Search the records for the word "turquoise". Copy every line where it appears.
Given data below:
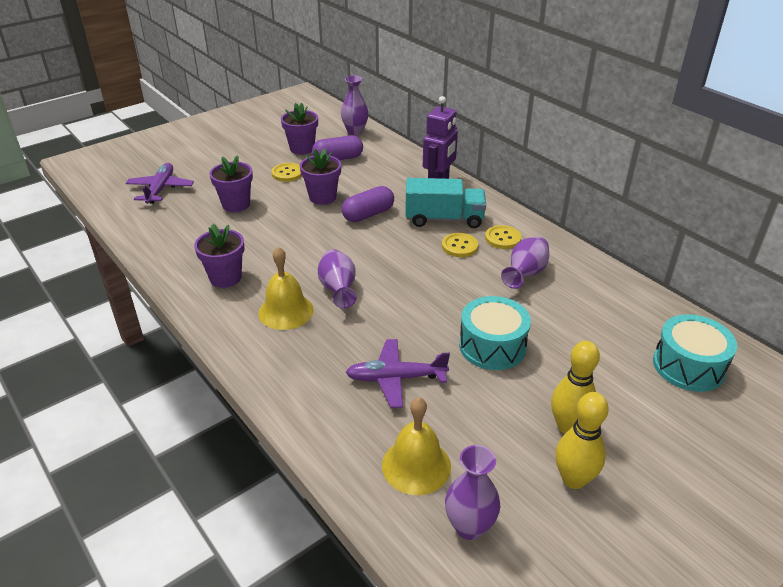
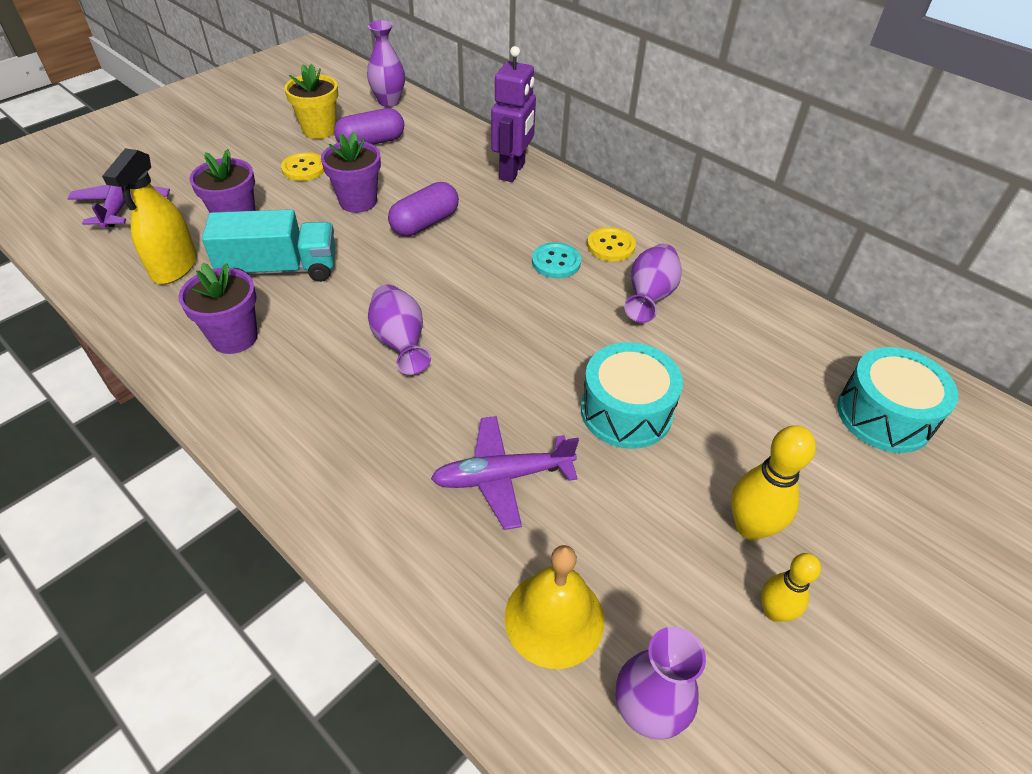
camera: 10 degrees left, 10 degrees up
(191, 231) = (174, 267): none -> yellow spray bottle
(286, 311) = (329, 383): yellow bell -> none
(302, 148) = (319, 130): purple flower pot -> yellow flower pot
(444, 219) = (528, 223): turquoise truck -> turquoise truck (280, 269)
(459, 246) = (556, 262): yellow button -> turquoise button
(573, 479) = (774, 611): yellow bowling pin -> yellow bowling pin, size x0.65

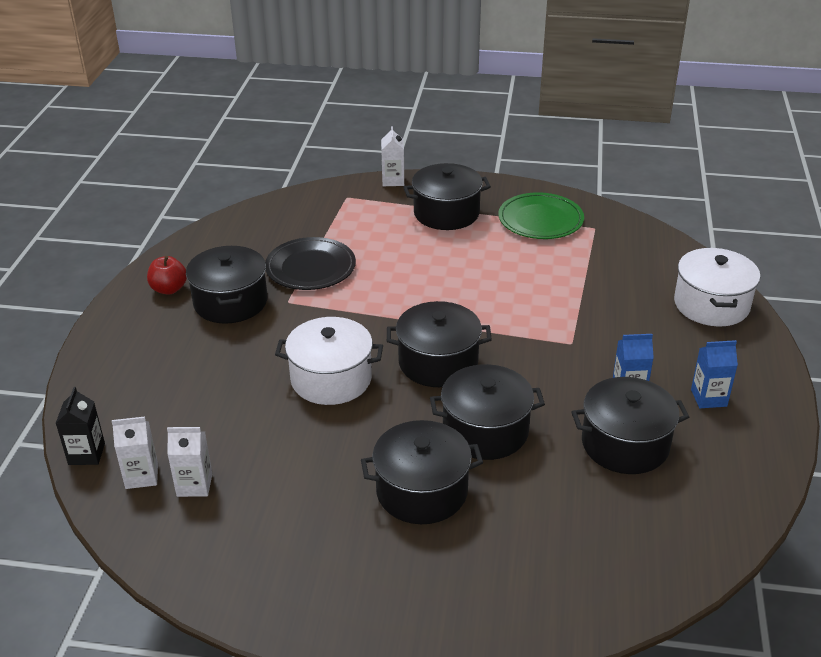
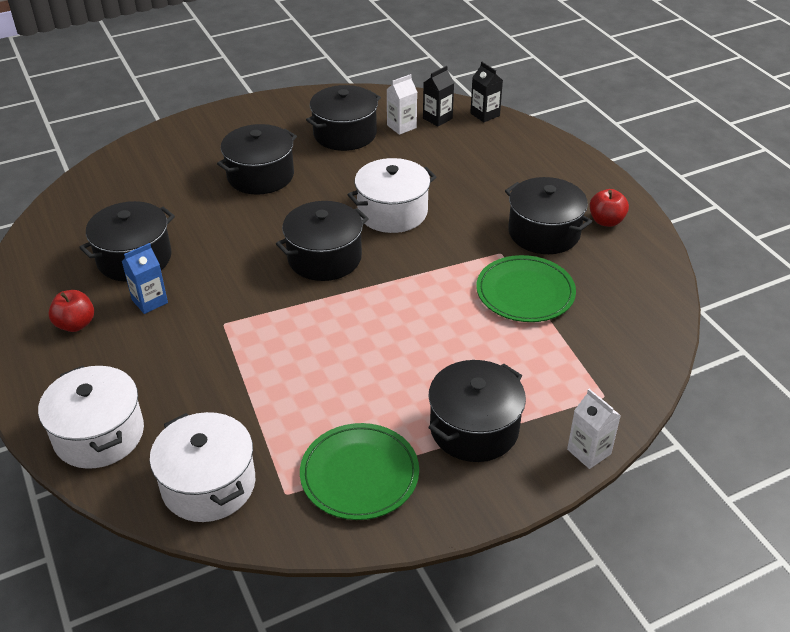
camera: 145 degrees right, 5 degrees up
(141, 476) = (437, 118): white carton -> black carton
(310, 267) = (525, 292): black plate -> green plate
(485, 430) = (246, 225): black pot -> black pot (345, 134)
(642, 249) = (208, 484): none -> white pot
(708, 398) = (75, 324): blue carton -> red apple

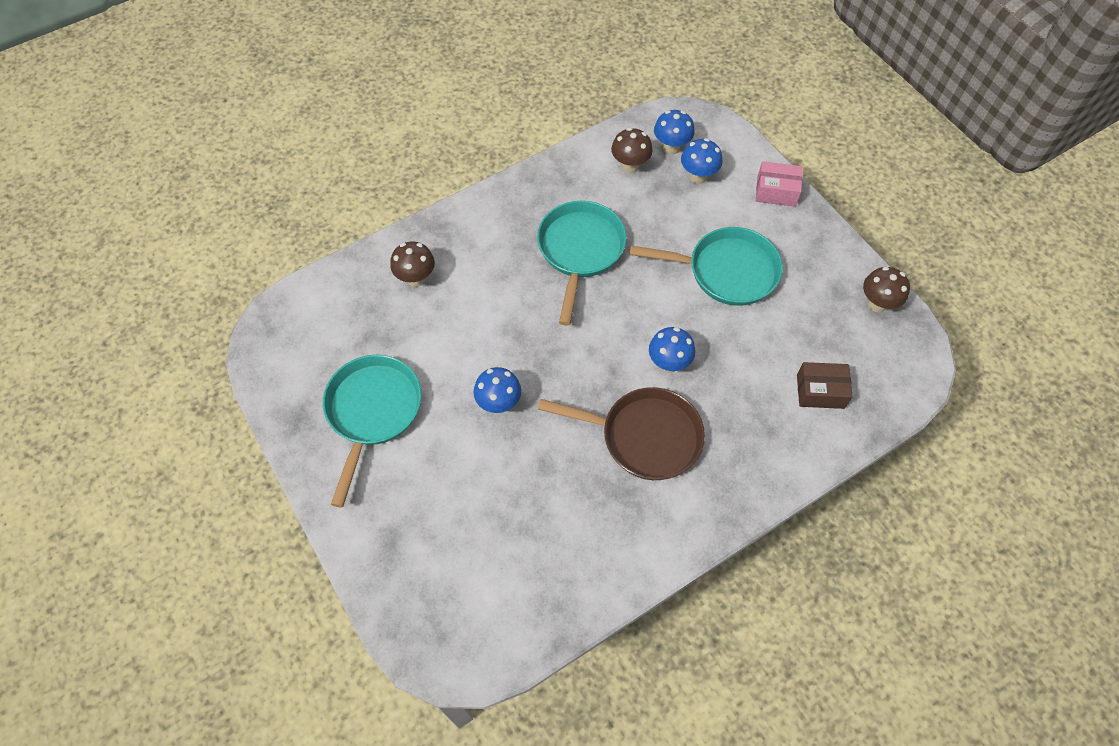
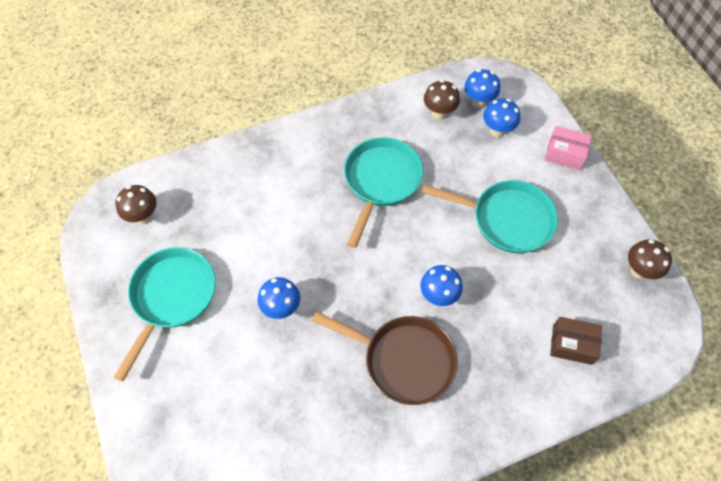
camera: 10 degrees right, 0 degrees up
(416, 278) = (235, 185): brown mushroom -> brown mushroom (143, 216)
End of Given data.
Given data below:
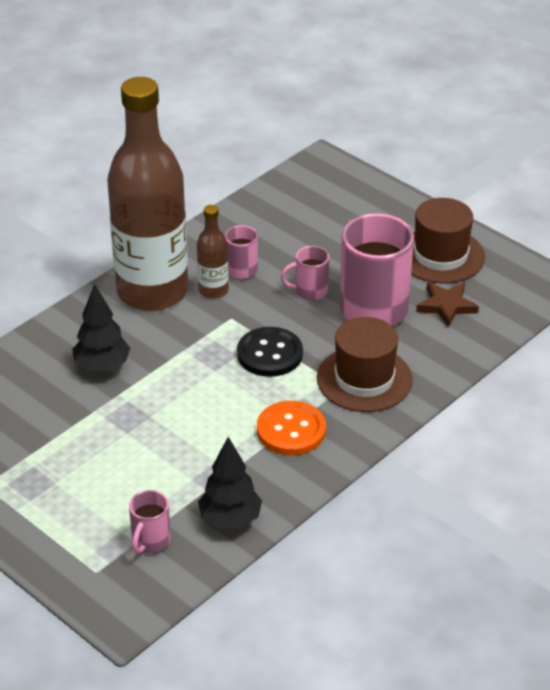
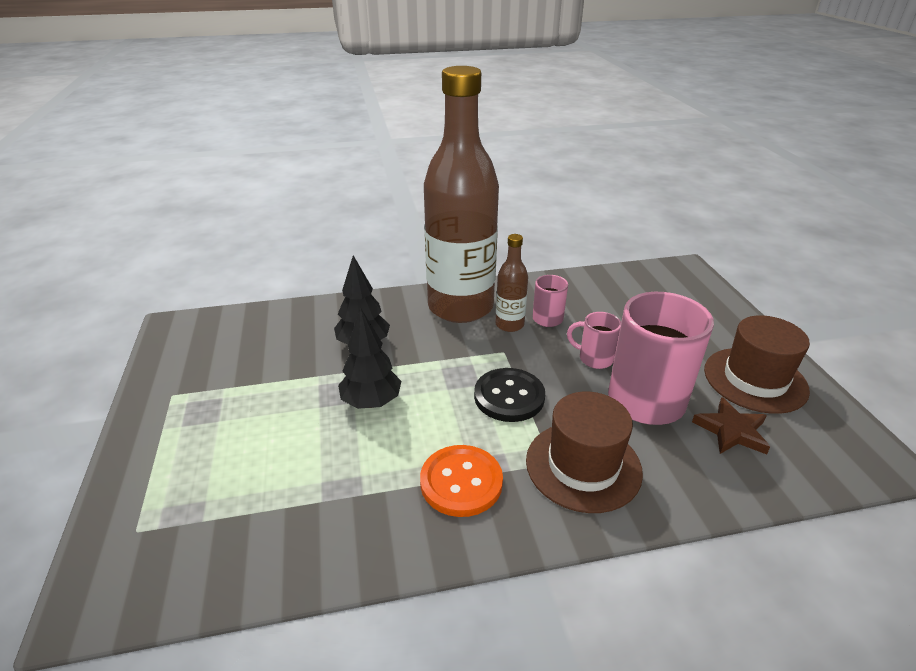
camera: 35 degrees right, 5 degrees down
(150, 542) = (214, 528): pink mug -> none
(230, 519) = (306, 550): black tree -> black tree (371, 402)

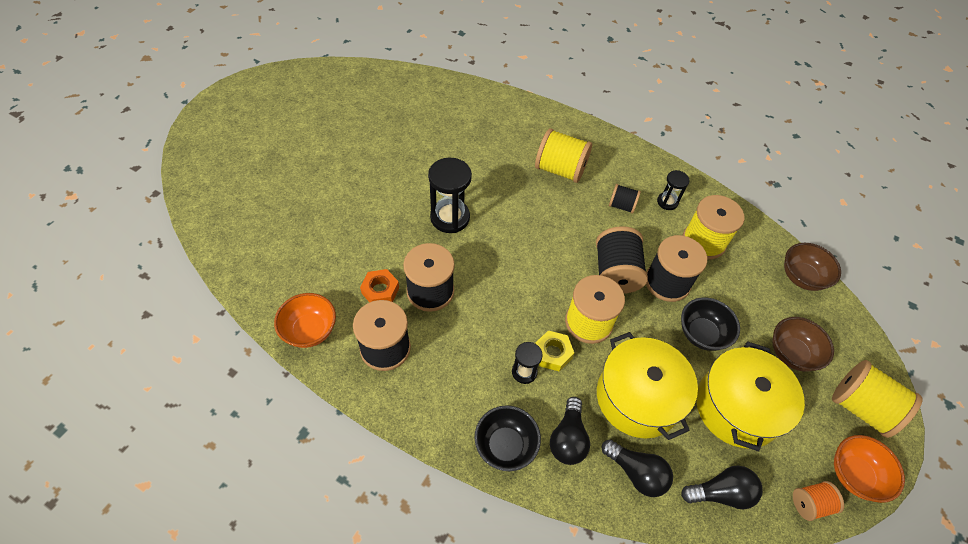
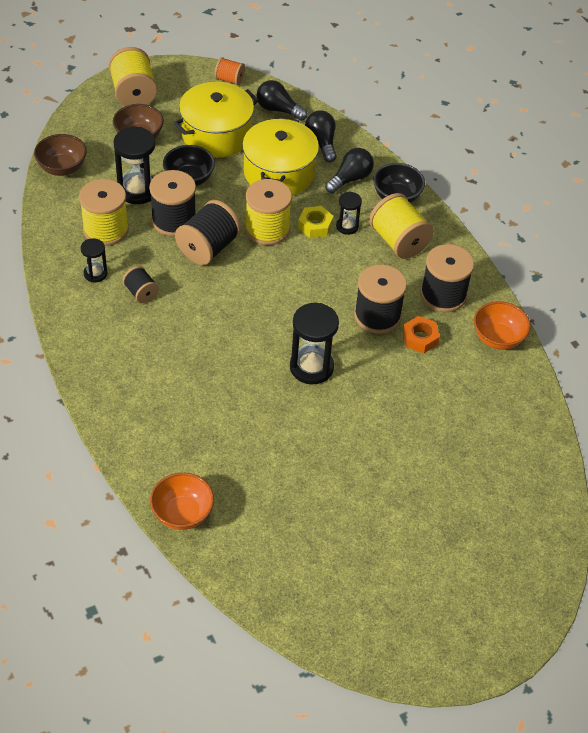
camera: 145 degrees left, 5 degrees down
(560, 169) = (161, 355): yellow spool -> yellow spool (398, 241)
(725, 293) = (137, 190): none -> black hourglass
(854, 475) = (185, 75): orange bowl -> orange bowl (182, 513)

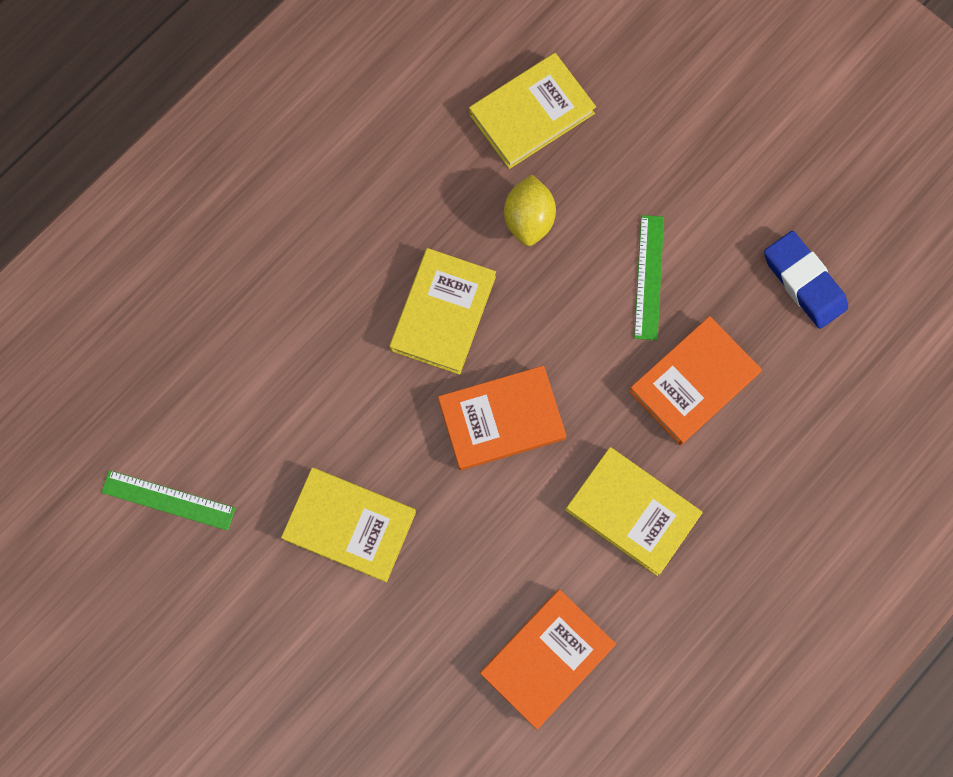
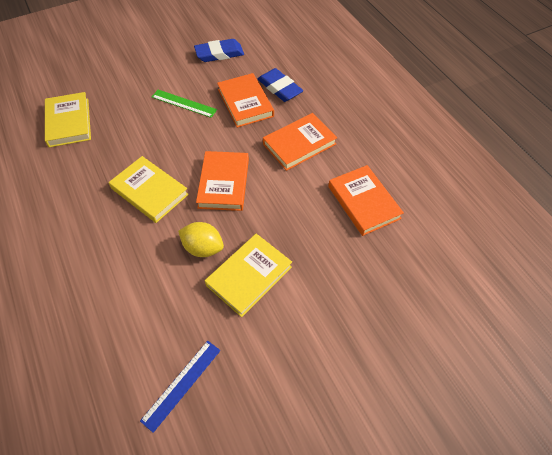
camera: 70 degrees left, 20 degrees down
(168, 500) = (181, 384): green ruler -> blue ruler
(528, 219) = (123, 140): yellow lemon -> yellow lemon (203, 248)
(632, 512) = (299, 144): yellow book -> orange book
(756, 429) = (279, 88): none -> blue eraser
End of Given data.
Given data below:
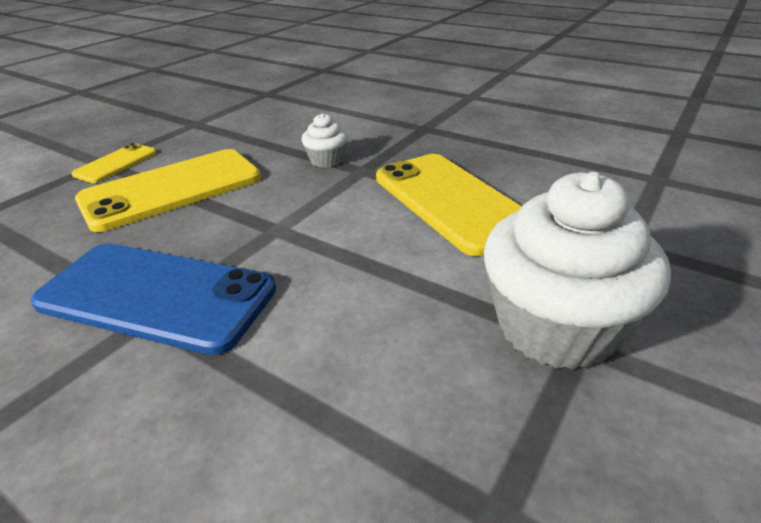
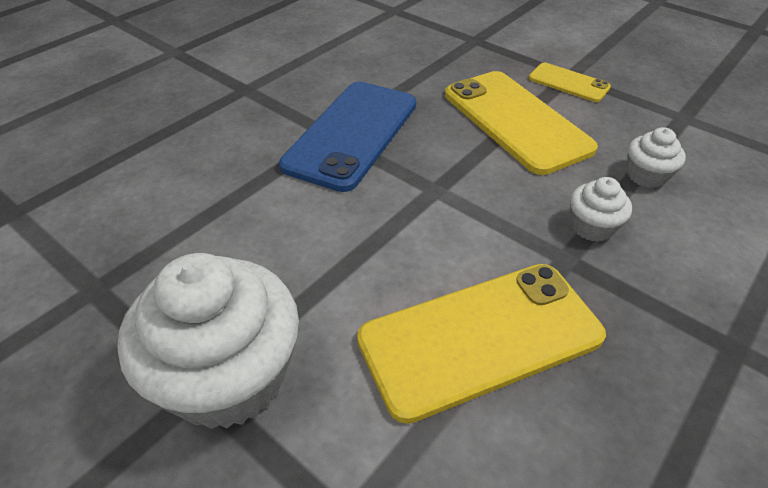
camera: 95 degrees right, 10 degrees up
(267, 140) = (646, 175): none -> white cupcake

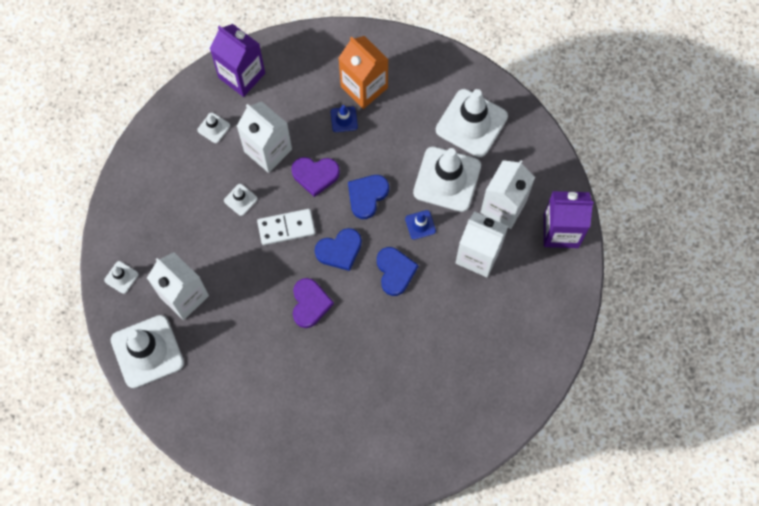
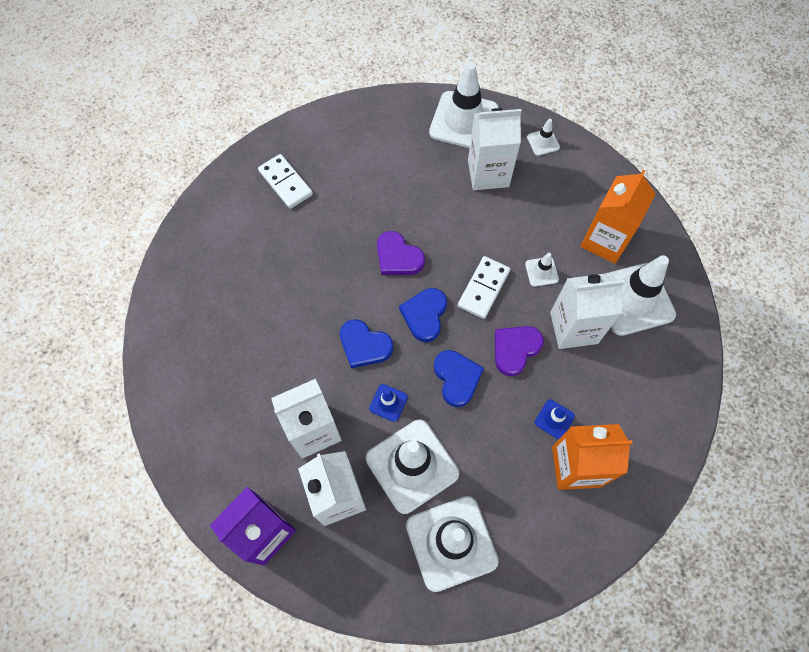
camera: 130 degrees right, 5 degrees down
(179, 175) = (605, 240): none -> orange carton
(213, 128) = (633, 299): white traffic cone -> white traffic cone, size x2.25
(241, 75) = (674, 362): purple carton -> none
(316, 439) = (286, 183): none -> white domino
End of Given data.
■ Exercise solution:
(444, 219) = (528, 223): turquoise truck -> turquoise truck (280, 269)
(459, 246) = (556, 262): yellow button -> turquoise button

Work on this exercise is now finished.